*** Data for review ***
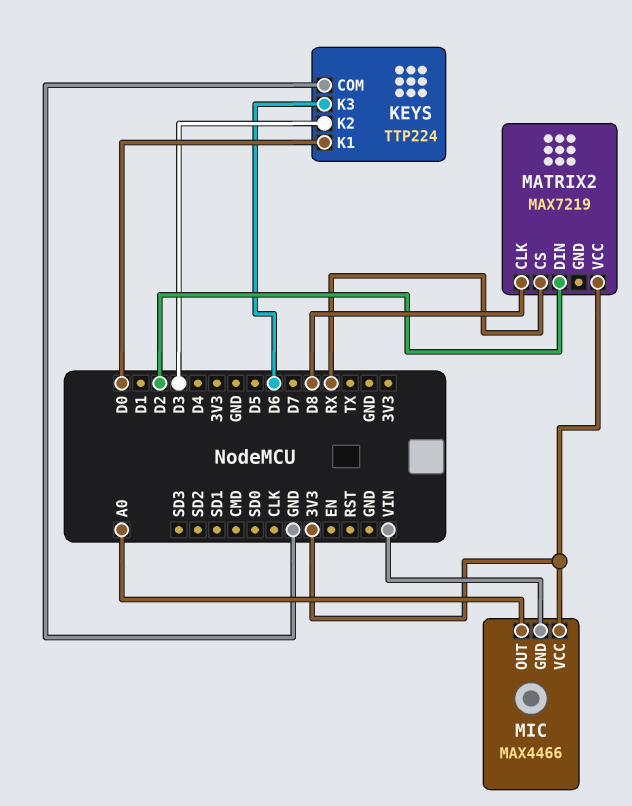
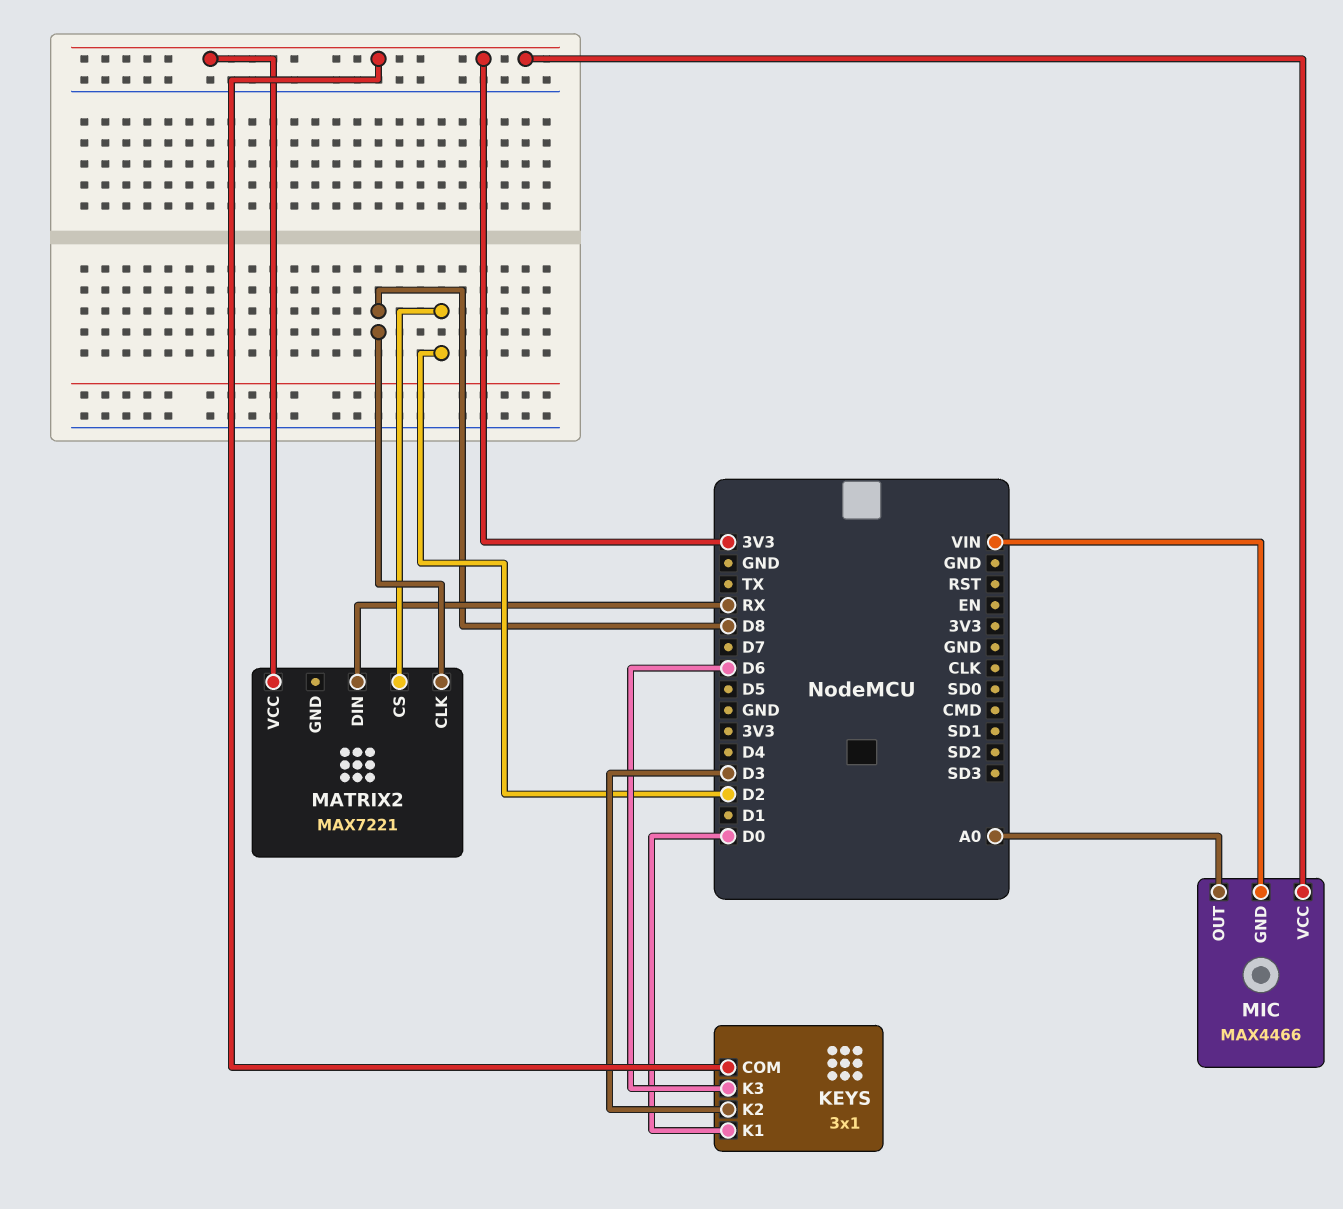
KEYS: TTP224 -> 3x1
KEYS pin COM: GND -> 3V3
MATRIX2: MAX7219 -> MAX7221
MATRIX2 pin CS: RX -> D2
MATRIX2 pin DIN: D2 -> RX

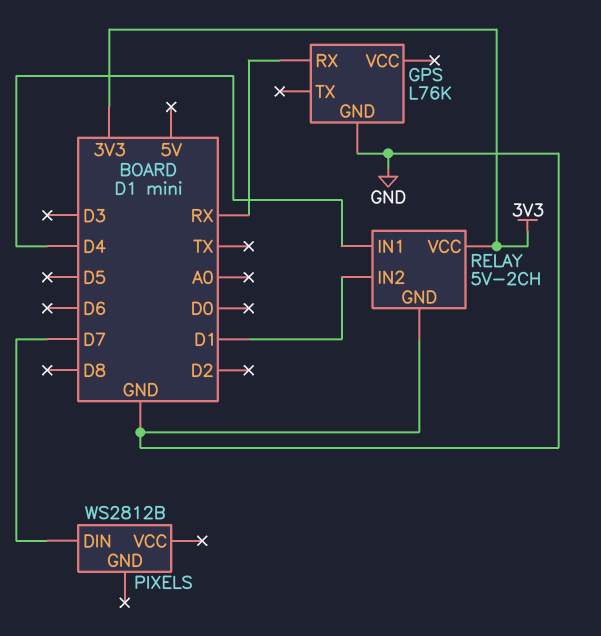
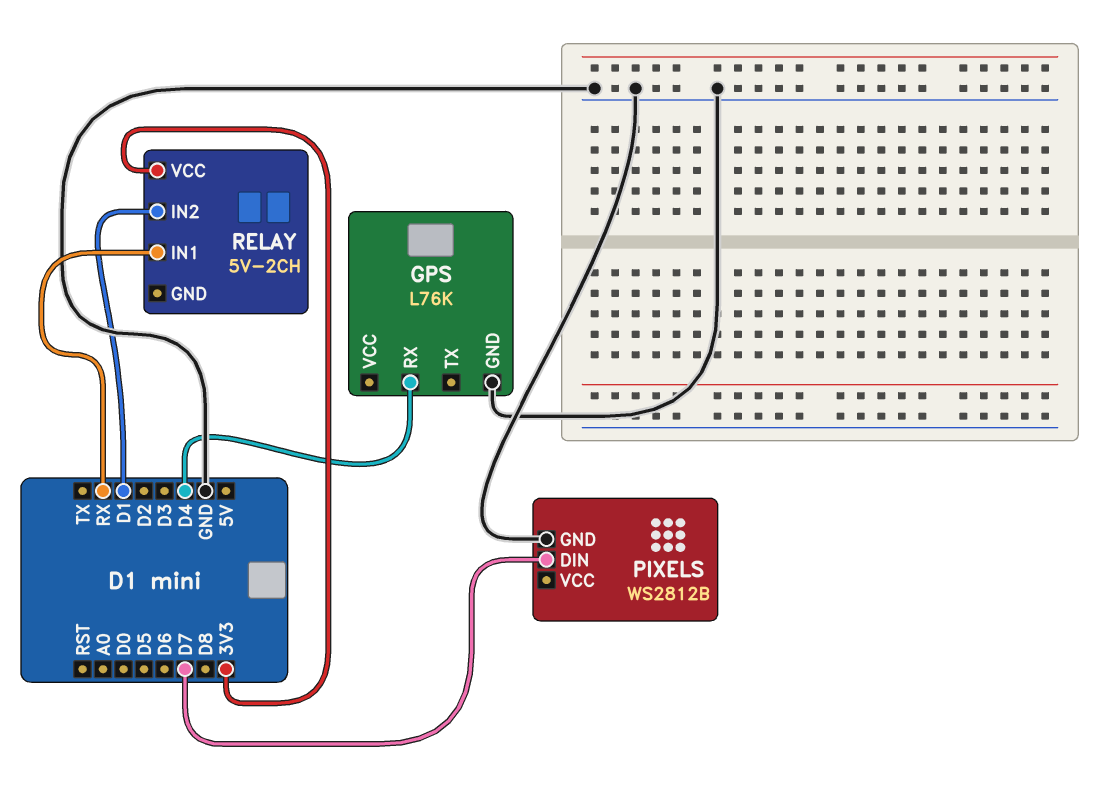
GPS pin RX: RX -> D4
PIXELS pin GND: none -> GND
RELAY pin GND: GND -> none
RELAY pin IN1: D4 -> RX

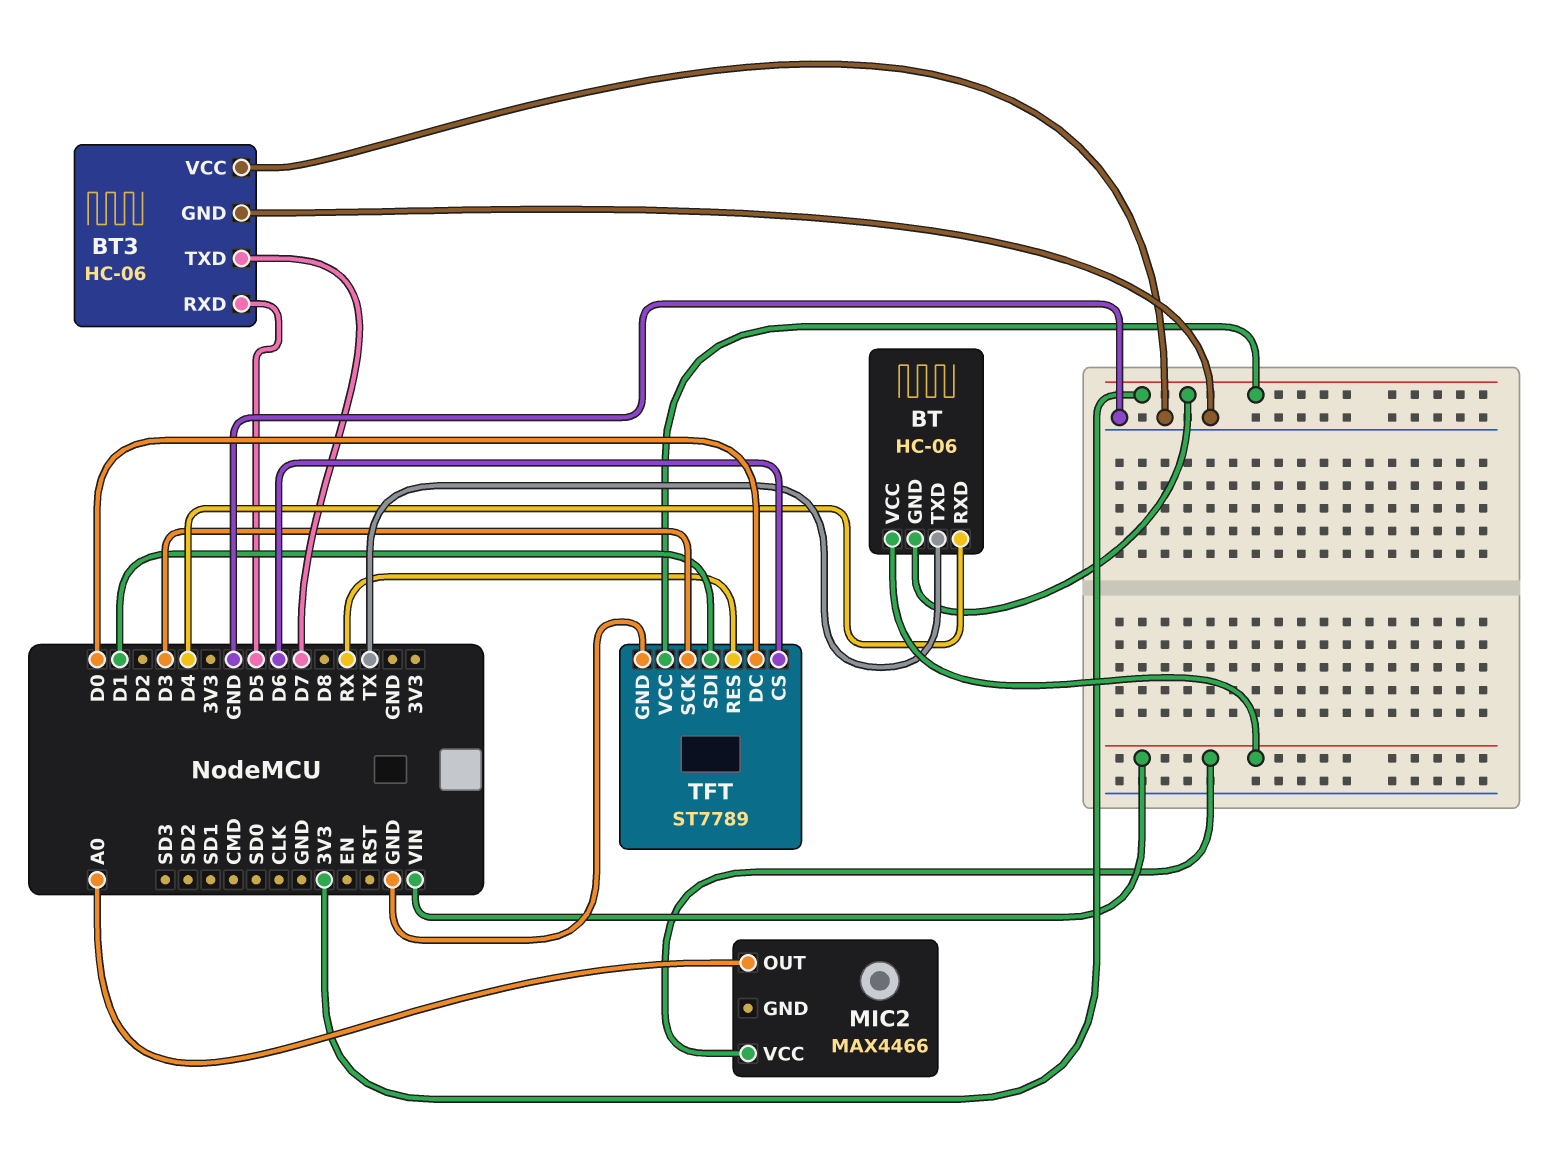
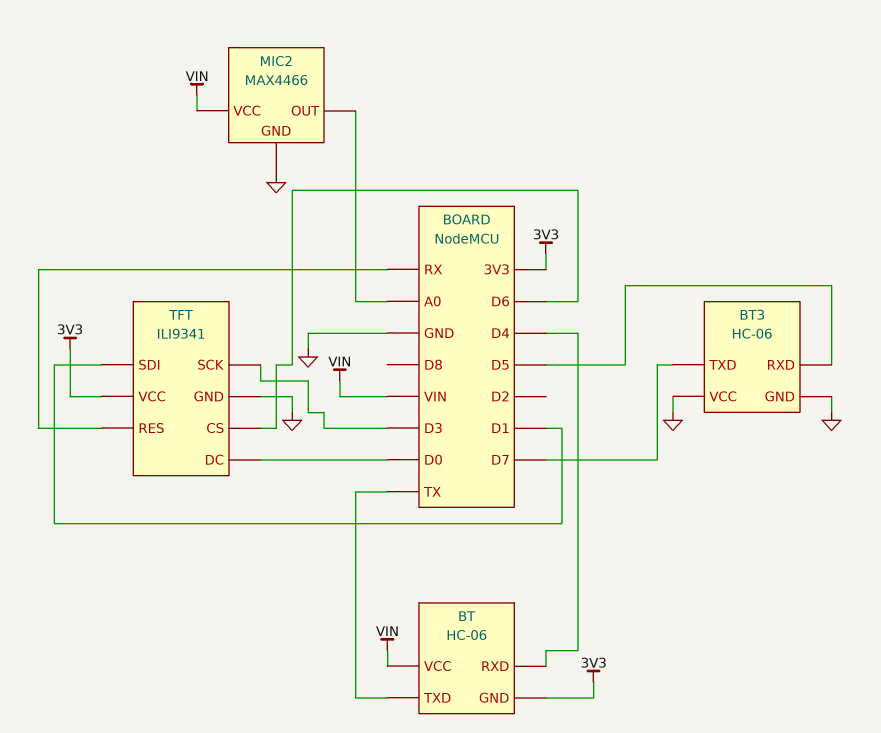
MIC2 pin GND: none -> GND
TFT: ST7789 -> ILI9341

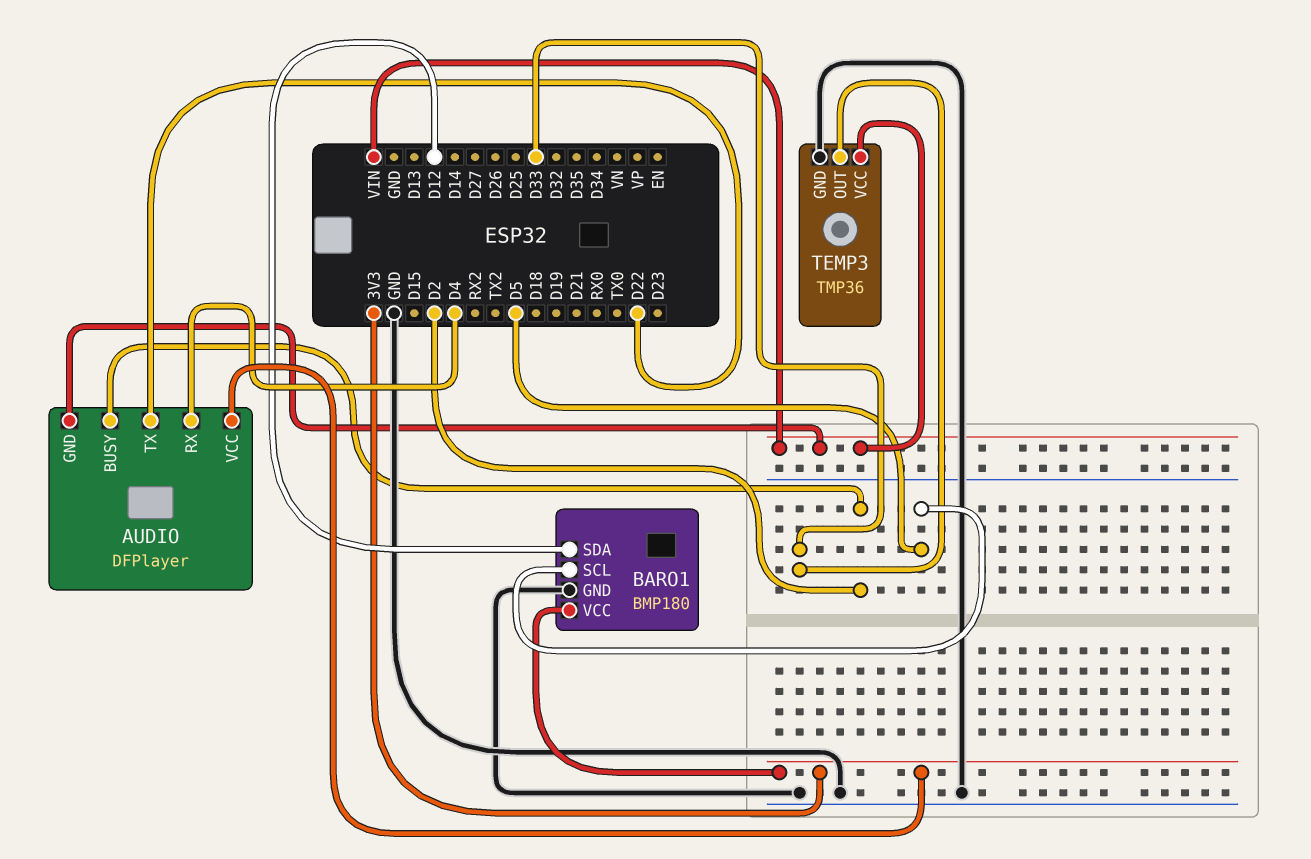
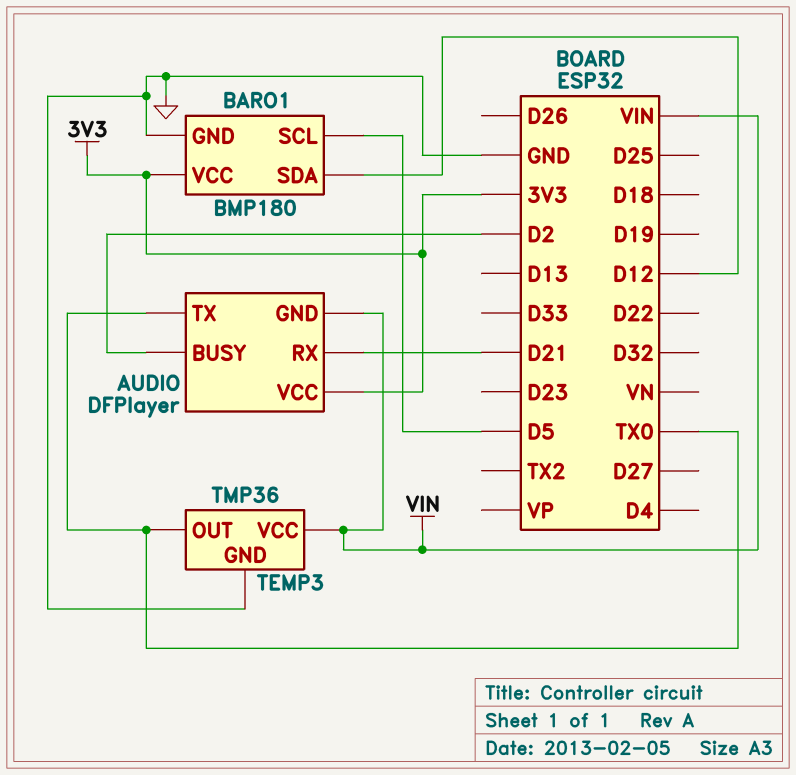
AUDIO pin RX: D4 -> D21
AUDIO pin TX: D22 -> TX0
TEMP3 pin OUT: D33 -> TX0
*** End of Data for review ***
» Task statement
Because only the text is wanted, repeat all the entries exactly and leave out the pictures.

» Exercise solution
KEYS: TTP224 -> 3x1
KEYS pin COM: GND -> 3V3
MATRIX2: MAX7219 -> MAX7221
MATRIX2 pin CS: RX -> D2
MATRIX2 pin DIN: D2 -> RX

GPS pin RX: RX -> D4
PIXELS pin GND: none -> GND
RELAY pin GND: GND -> none
RELAY pin IN1: D4 -> RX

MIC2 pin GND: none -> GND
TFT: ST7789 -> ILI9341

AUDIO pin RX: D4 -> D21
AUDIO pin TX: D22 -> TX0
TEMP3 pin OUT: D33 -> TX0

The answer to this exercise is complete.